*Entries provided*:

[Start of Attachment]

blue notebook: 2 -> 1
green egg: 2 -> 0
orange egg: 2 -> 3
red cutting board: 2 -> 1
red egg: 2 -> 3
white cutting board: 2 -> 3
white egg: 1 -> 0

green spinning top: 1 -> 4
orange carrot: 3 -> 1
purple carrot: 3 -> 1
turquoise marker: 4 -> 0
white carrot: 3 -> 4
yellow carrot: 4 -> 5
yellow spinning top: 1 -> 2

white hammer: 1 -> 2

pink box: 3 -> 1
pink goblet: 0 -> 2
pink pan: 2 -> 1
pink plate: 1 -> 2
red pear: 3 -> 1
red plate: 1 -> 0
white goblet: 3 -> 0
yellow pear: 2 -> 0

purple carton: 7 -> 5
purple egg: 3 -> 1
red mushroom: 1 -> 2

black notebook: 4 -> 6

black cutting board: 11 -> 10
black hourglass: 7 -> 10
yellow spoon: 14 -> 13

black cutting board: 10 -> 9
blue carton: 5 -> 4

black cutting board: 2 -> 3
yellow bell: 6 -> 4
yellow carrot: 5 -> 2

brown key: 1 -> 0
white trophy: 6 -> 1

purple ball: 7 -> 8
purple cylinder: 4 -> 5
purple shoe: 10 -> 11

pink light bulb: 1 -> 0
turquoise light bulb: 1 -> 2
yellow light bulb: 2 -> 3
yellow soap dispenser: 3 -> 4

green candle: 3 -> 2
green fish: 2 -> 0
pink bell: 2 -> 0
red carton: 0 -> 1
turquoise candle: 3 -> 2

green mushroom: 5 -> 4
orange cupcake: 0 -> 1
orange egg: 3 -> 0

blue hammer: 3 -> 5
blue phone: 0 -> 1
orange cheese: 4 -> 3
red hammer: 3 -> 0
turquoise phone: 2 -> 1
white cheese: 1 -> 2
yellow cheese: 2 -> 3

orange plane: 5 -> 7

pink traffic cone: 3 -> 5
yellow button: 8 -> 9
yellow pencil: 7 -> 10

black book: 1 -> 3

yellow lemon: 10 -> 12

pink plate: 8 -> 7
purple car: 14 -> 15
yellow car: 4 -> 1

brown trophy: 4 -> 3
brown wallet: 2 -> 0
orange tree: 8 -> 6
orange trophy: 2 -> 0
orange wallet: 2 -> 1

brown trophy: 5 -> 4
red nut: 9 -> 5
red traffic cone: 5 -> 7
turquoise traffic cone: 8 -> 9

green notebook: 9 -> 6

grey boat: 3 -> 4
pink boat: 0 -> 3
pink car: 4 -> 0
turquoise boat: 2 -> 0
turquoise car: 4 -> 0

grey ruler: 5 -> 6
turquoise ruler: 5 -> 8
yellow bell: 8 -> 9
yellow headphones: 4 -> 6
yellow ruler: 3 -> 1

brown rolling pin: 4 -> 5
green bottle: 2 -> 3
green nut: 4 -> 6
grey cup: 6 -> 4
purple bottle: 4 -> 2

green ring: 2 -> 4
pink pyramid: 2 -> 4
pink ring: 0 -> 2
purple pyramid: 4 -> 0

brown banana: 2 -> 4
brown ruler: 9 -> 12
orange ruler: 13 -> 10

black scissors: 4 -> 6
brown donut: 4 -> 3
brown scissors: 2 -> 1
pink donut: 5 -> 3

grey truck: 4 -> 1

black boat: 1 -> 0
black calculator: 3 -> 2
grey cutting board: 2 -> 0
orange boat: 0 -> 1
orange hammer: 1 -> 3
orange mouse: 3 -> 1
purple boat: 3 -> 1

[End of Attachment]

*What to produce*:
Each entry above should be output again, precisely as given.

*Completed exercise*:
blue notebook: 2 -> 1
green egg: 2 -> 0
orange egg: 2 -> 3
red cutting board: 2 -> 1
red egg: 2 -> 3
white cutting board: 2 -> 3
white egg: 1 -> 0

green spinning top: 1 -> 4
orange carrot: 3 -> 1
purple carrot: 3 -> 1
turquoise marker: 4 -> 0
white carrot: 3 -> 4
yellow carrot: 4 -> 5
yellow spinning top: 1 -> 2

white hammer: 1 -> 2

pink box: 3 -> 1
pink goblet: 0 -> 2
pink pan: 2 -> 1
pink plate: 1 -> 2
red pear: 3 -> 1
red plate: 1 -> 0
white goblet: 3 -> 0
yellow pear: 2 -> 0

purple carton: 7 -> 5
purple egg: 3 -> 1
red mushroom: 1 -> 2

black notebook: 4 -> 6

black cutting board: 11 -> 10
black hourglass: 7 -> 10
yellow spoon: 14 -> 13

black cutting board: 10 -> 9
blue carton: 5 -> 4

black cutting board: 2 -> 3
yellow bell: 6 -> 4
yellow carrot: 5 -> 2

brown key: 1 -> 0
white trophy: 6 -> 1

purple ball: 7 -> 8
purple cylinder: 4 -> 5
purple shoe: 10 -> 11

pink light bulb: 1 -> 0
turquoise light bulb: 1 -> 2
yellow light bulb: 2 -> 3
yellow soap dispenser: 3 -> 4

green candle: 3 -> 2
green fish: 2 -> 0
pink bell: 2 -> 0
red carton: 0 -> 1
turquoise candle: 3 -> 2

green mushroom: 5 -> 4
orange cupcake: 0 -> 1
orange egg: 3 -> 0

blue hammer: 3 -> 5
blue phone: 0 -> 1
orange cheese: 4 -> 3
red hammer: 3 -> 0
turquoise phone: 2 -> 1
white cheese: 1 -> 2
yellow cheese: 2 -> 3

orange plane: 5 -> 7

pink traffic cone: 3 -> 5
yellow button: 8 -> 9
yellow pencil: 7 -> 10

black book: 1 -> 3

yellow lemon: 10 -> 12

pink plate: 8 -> 7
purple car: 14 -> 15
yellow car: 4 -> 1

brown trophy: 4 -> 3
brown wallet: 2 -> 0
orange tree: 8 -> 6
orange trophy: 2 -> 0
orange wallet: 2 -> 1

brown trophy: 5 -> 4
red nut: 9 -> 5
red traffic cone: 5 -> 7
turquoise traffic cone: 8 -> 9

green notebook: 9 -> 6

grey boat: 3 -> 4
pink boat: 0 -> 3
pink car: 4 -> 0
turquoise boat: 2 -> 0
turquoise car: 4 -> 0

grey ruler: 5 -> 6
turquoise ruler: 5 -> 8
yellow bell: 8 -> 9
yellow headphones: 4 -> 6
yellow ruler: 3 -> 1

brown rolling pin: 4 -> 5
green bottle: 2 -> 3
green nut: 4 -> 6
grey cup: 6 -> 4
purple bottle: 4 -> 2

green ring: 2 -> 4
pink pyramid: 2 -> 4
pink ring: 0 -> 2
purple pyramid: 4 -> 0

brown banana: 2 -> 4
brown ruler: 9 -> 12
orange ruler: 13 -> 10

black scissors: 4 -> 6
brown donut: 4 -> 3
brown scissors: 2 -> 1
pink donut: 5 -> 3

grey truck: 4 -> 1

black boat: 1 -> 0
black calculator: 3 -> 2
grey cutting board: 2 -> 0
orange boat: 0 -> 1
orange hammer: 1 -> 3
orange mouse: 3 -> 1
purple boat: 3 -> 1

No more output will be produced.